How to complete this task:
List all lines in the material below that contain "notebook".

Recorded information START

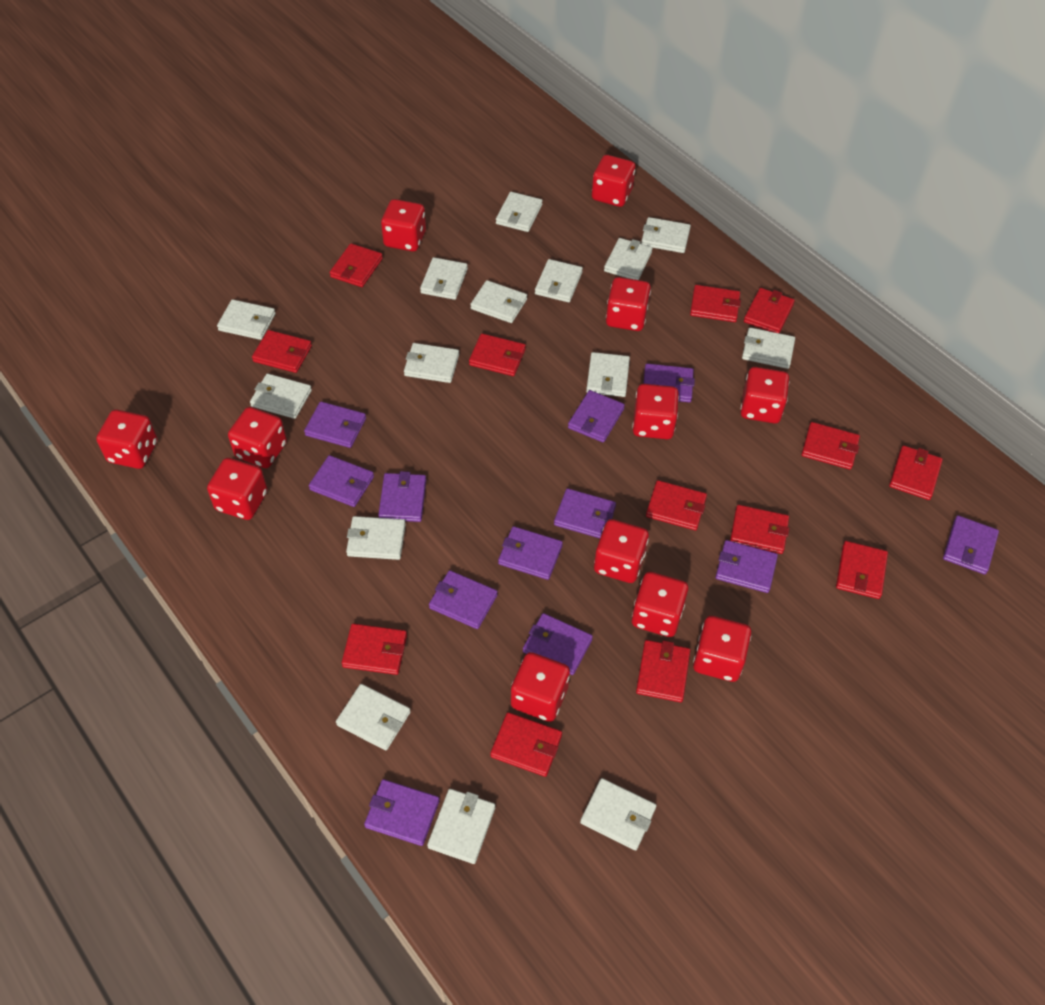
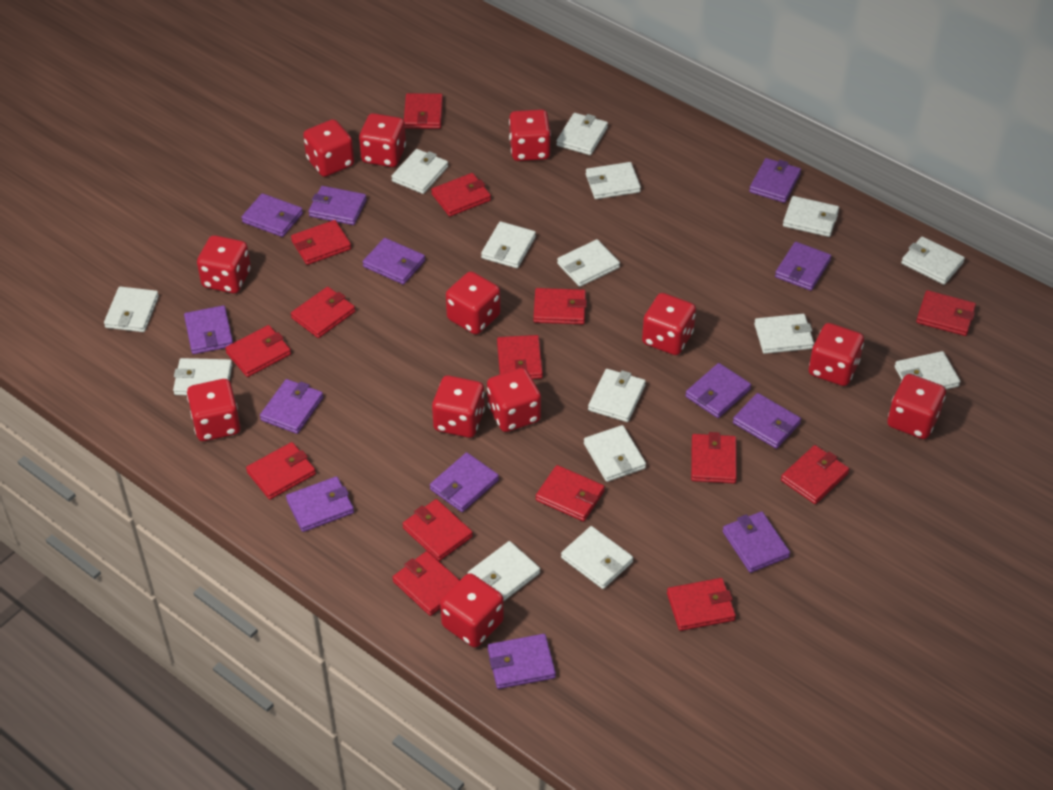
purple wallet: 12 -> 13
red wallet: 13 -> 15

Recorded information END
Recorded information START

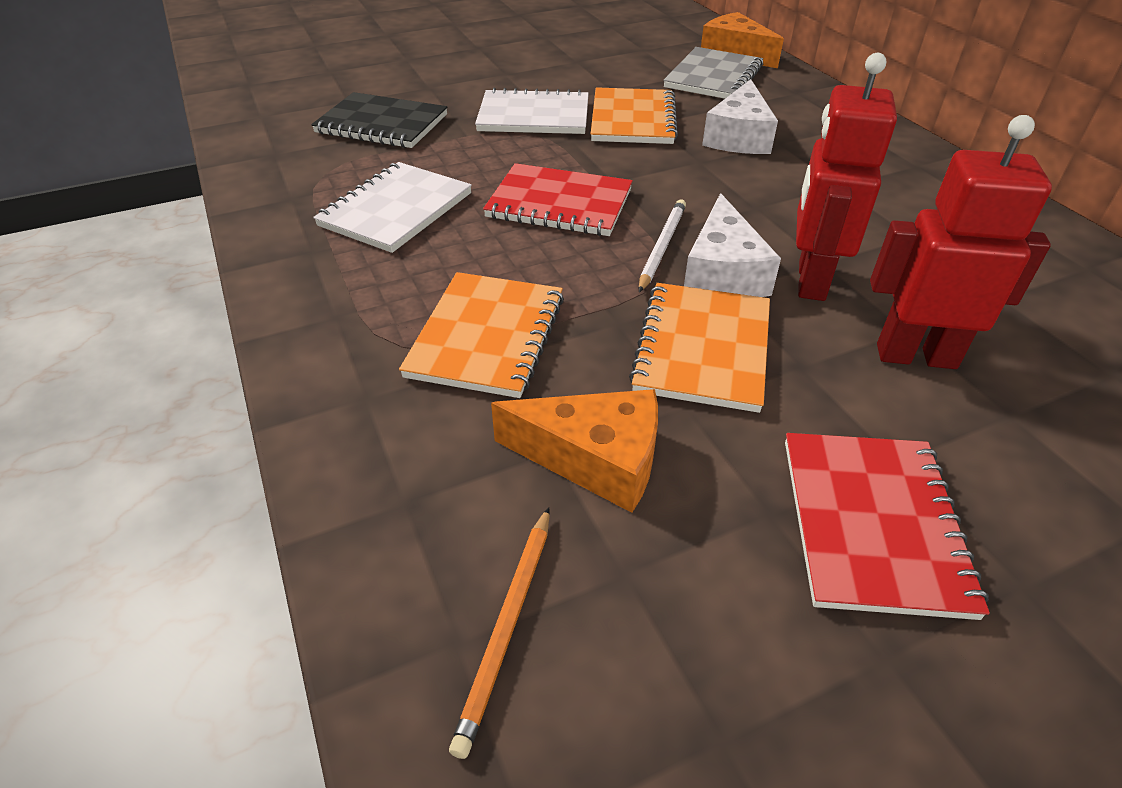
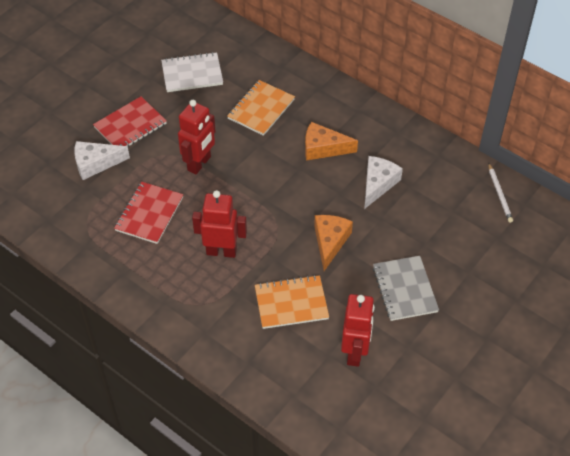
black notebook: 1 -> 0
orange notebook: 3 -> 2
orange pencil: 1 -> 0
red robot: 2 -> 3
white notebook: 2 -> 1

Recorded information END

Exercise solution:
black notebook: 1 -> 0
orange notebook: 3 -> 2
white notebook: 2 -> 1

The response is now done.